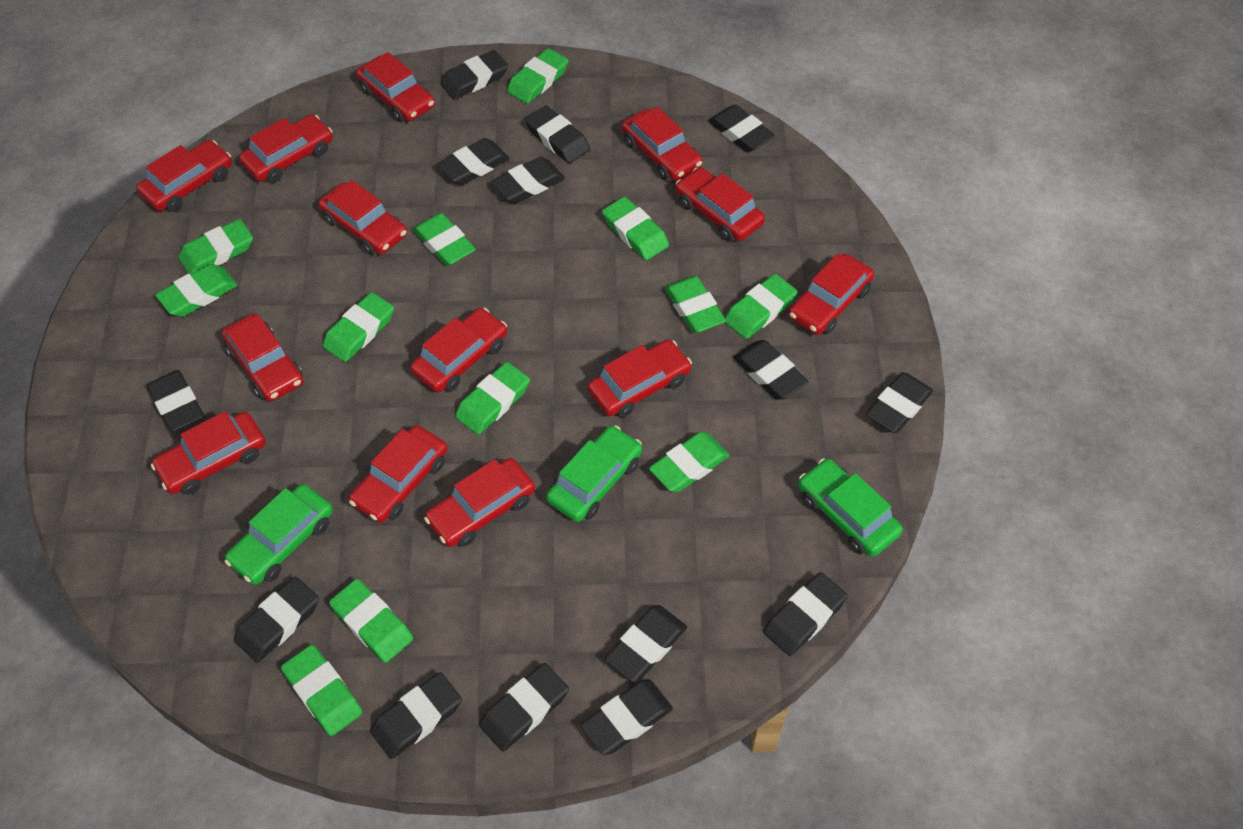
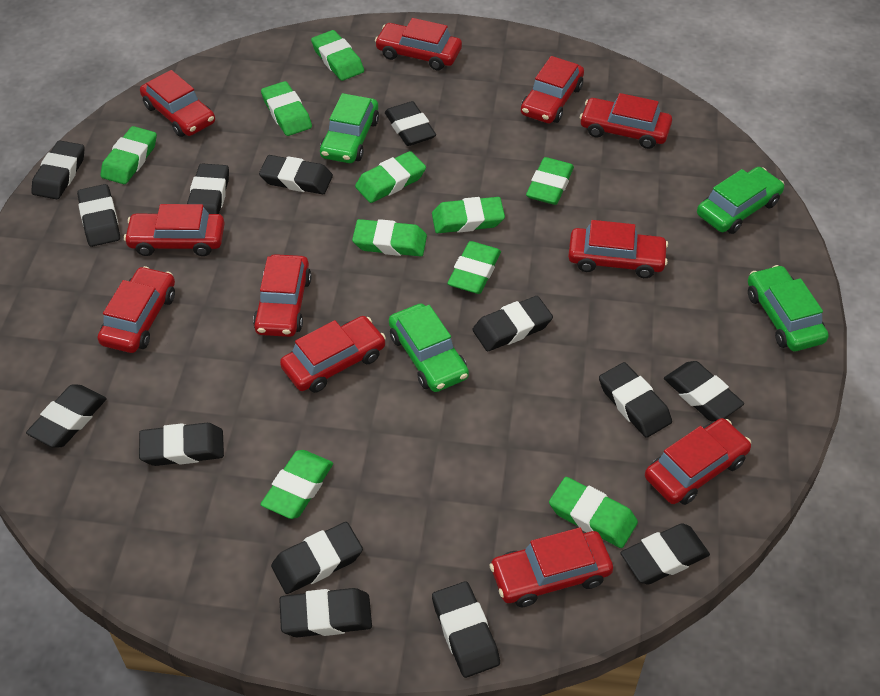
green car: 3 -> 4
green eraser: 12 -> 10
red car: 13 -> 11

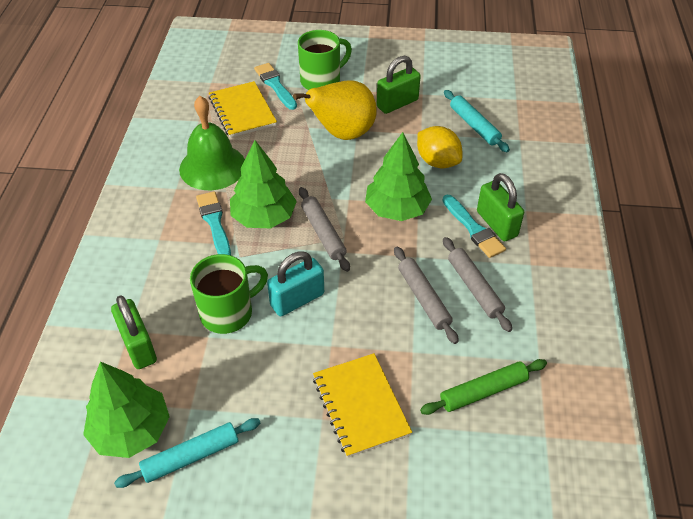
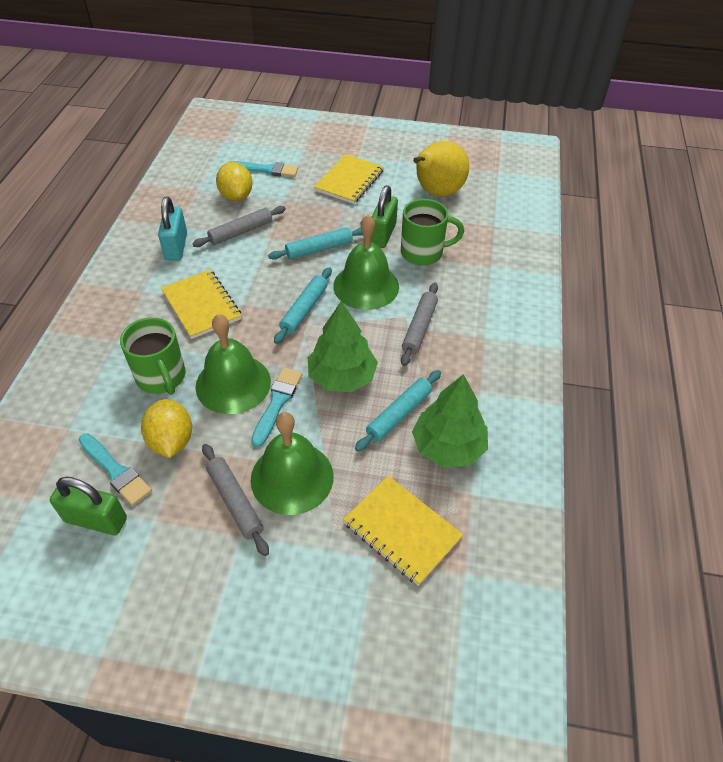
green bell: 1 -> 3
green padlock: 3 -> 2
green rolling pin: 1 -> 0
green tree: 3 -> 2
turquoise rolling pin: 2 -> 3
yellow lemon: 1 -> 2
yellow notebook: 2 -> 3

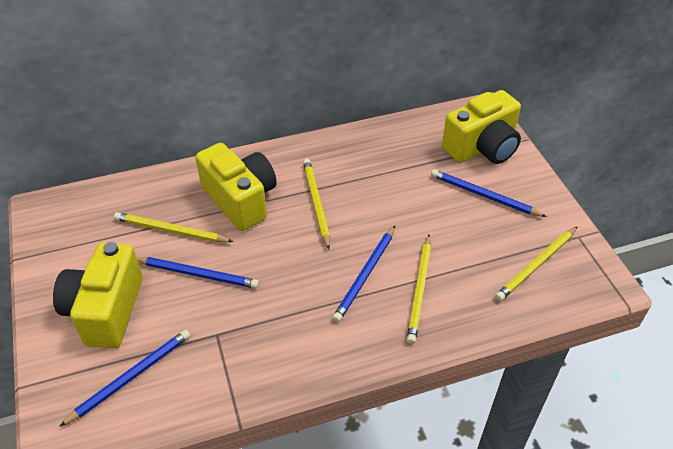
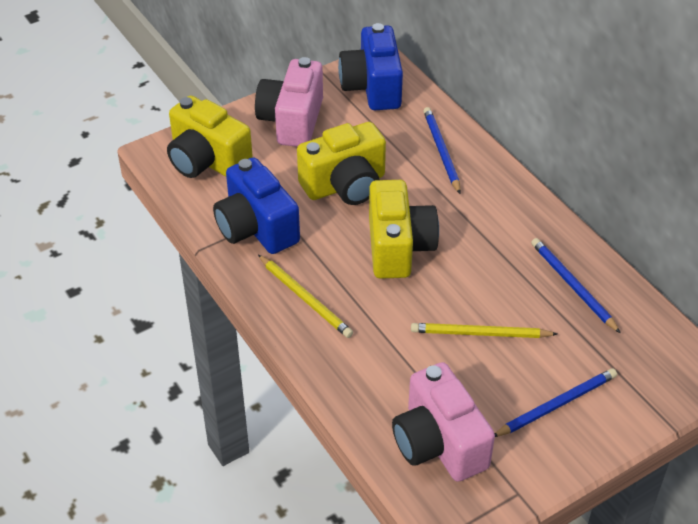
blue camera: 0 -> 2
blue pencil: 4 -> 3
pink camera: 0 -> 2
yellow pencil: 4 -> 2

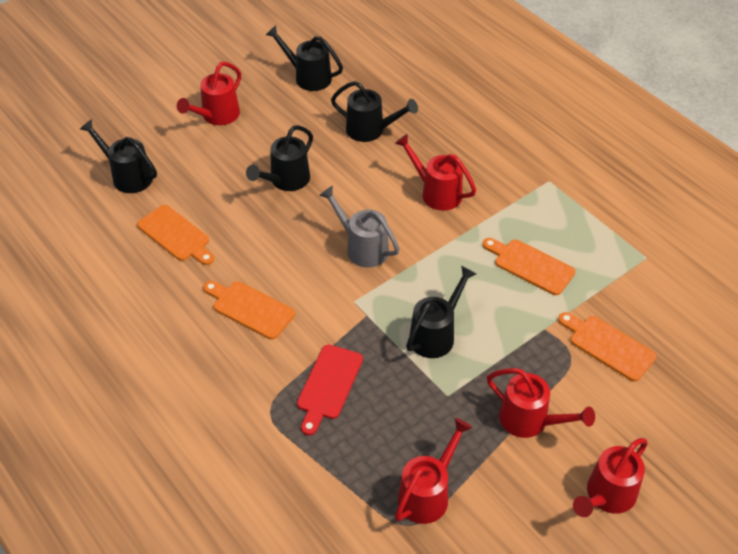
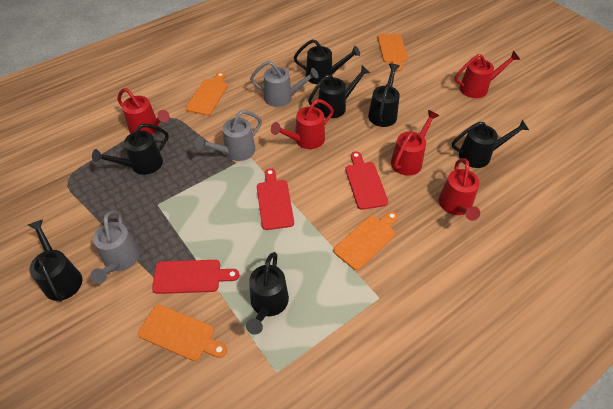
black watering can: 5 -> 7
grey watering can: 1 -> 3
red cutting board: 1 -> 3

::::::::

* _WHAT TO PRODUCE_:
Only the lines that contain the word "rolling" should be copied from the material.

* _RESPONSE_:
green rolling pin: 1 -> 0
turquoise rolling pin: 2 -> 3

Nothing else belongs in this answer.